PROBLEM TO SOLVE | Reduce the material below to its lines containing "down".

DATA FOR THIS TASK |

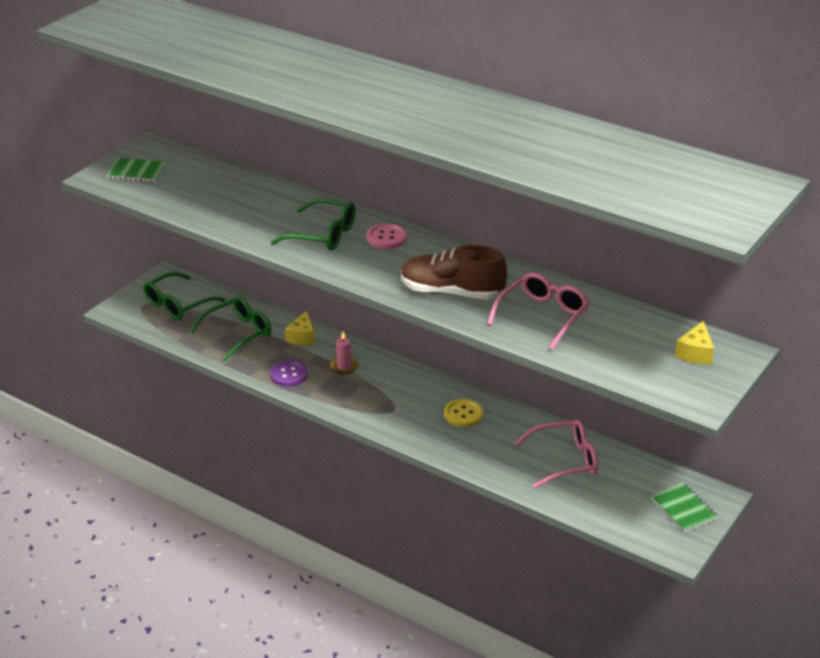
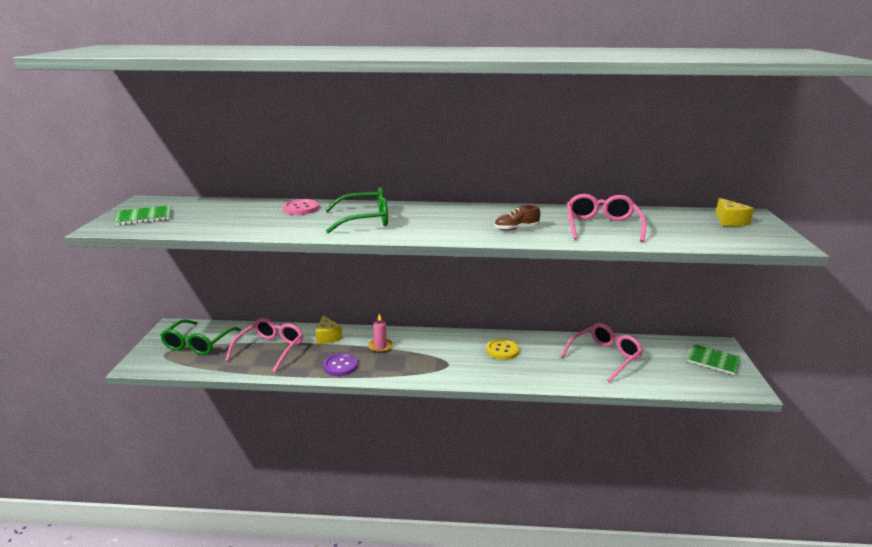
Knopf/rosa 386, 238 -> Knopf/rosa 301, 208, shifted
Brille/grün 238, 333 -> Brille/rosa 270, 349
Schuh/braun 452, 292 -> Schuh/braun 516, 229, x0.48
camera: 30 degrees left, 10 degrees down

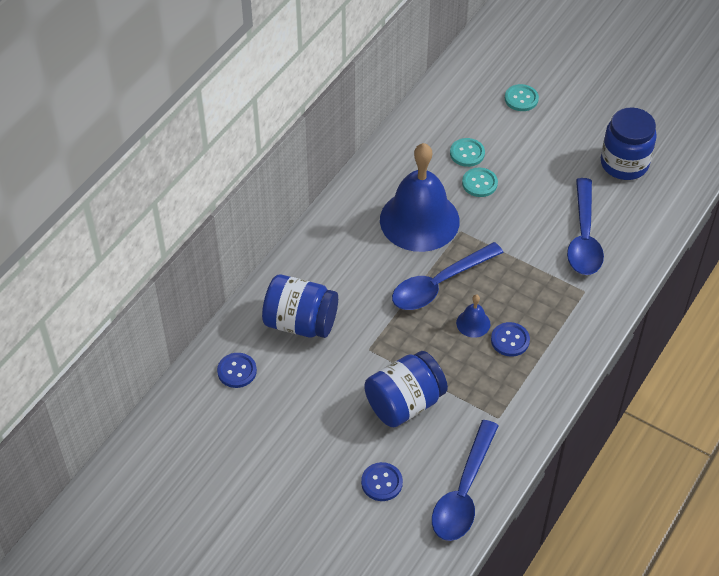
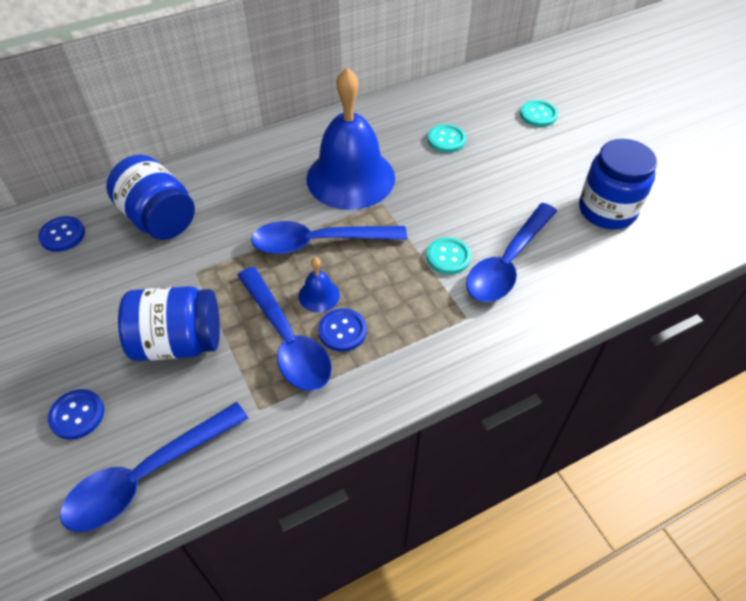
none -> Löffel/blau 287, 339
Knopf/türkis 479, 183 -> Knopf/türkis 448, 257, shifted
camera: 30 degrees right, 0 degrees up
--
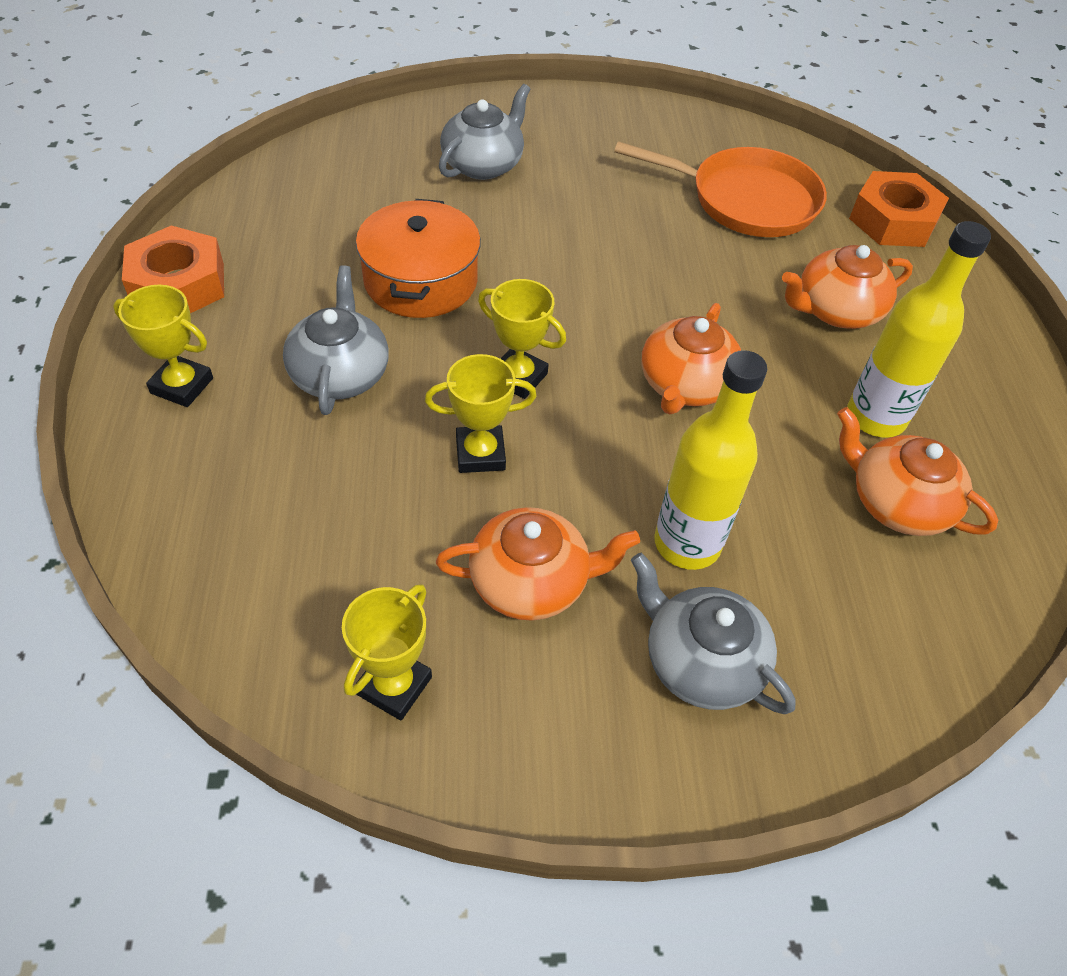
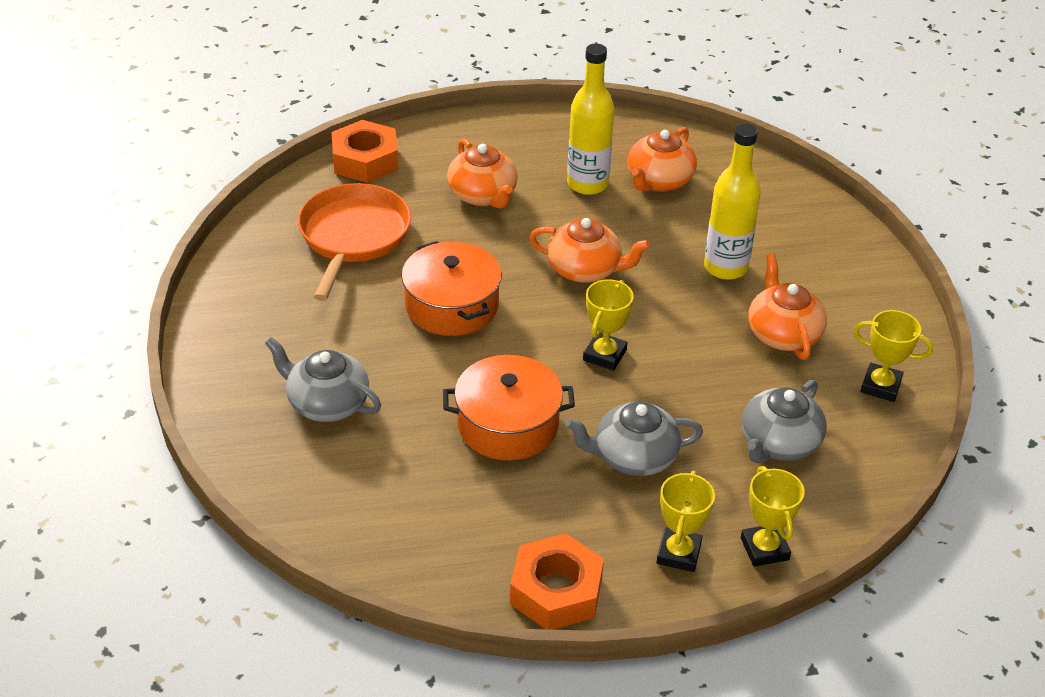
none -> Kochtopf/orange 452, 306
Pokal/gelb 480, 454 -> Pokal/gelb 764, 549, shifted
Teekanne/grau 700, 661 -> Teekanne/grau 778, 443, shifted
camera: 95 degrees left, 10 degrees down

RESPONSE TO THIS EXERCISE |
camera: 30 degrees left, 10 degrees down
camera: 95 degrees left, 10 degrees down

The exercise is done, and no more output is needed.